• Data shown:
■ ■ ■ ■ ■ ■ ■
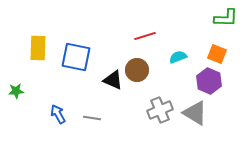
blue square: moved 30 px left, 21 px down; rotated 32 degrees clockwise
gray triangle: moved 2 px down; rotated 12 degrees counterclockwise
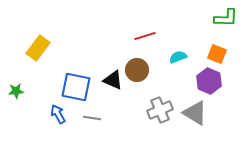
yellow rectangle: rotated 35 degrees clockwise
blue square: moved 30 px down
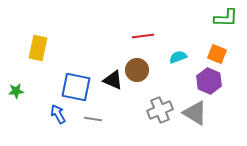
red line: moved 2 px left; rotated 10 degrees clockwise
yellow rectangle: rotated 25 degrees counterclockwise
gray line: moved 1 px right, 1 px down
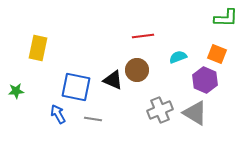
purple hexagon: moved 4 px left, 1 px up
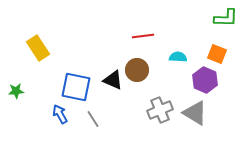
yellow rectangle: rotated 45 degrees counterclockwise
cyan semicircle: rotated 24 degrees clockwise
blue arrow: moved 2 px right
gray line: rotated 48 degrees clockwise
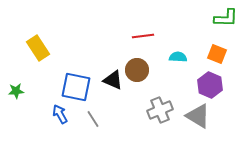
purple hexagon: moved 5 px right, 5 px down
gray triangle: moved 3 px right, 3 px down
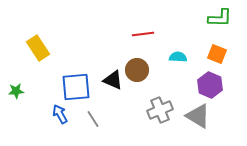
green L-shape: moved 6 px left
red line: moved 2 px up
blue square: rotated 16 degrees counterclockwise
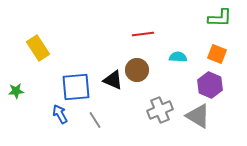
gray line: moved 2 px right, 1 px down
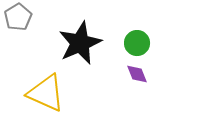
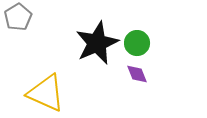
black star: moved 17 px right
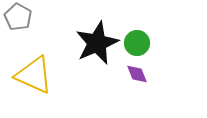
gray pentagon: rotated 12 degrees counterclockwise
yellow triangle: moved 12 px left, 18 px up
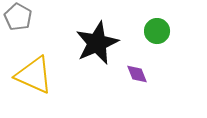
green circle: moved 20 px right, 12 px up
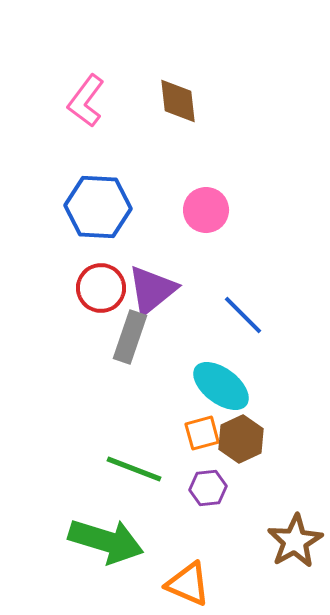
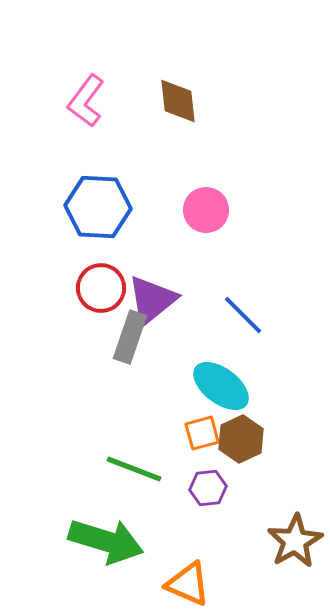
purple triangle: moved 10 px down
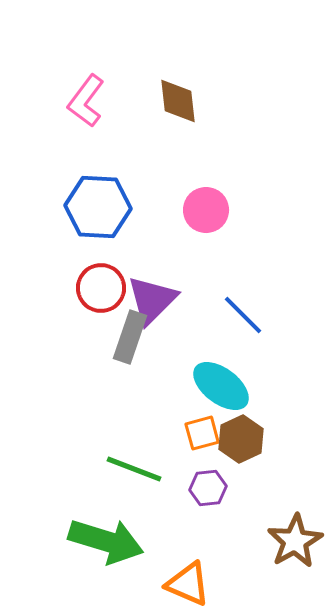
purple triangle: rotated 6 degrees counterclockwise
■ ■ ■ ■ ■ ■ ■
• Task instructions: Copy every line of the items above word for word, leaving out the lines that mark pictures.

• Problem solution:
blue square: moved 30 px left, 21 px down; rotated 32 degrees clockwise
gray triangle: moved 2 px down; rotated 12 degrees counterclockwise
yellow rectangle: rotated 35 degrees clockwise
blue square: moved 30 px down
red line: moved 2 px left; rotated 10 degrees clockwise
yellow rectangle: rotated 25 degrees counterclockwise
gray line: moved 1 px right, 1 px down
purple hexagon: moved 4 px left, 1 px up
yellow rectangle: rotated 45 degrees counterclockwise
cyan semicircle: rotated 24 degrees clockwise
blue arrow: moved 2 px right
gray line: rotated 48 degrees clockwise
purple hexagon: moved 5 px right, 5 px down
gray triangle: moved 3 px right, 3 px down
green L-shape: moved 6 px left
red line: moved 2 px up
blue square: rotated 16 degrees counterclockwise
gray line: moved 2 px right, 1 px down
black star: moved 17 px right
gray pentagon: rotated 12 degrees counterclockwise
yellow triangle: moved 12 px left, 18 px up
green circle: moved 20 px right, 12 px up
purple triangle: moved 10 px down
purple triangle: rotated 6 degrees counterclockwise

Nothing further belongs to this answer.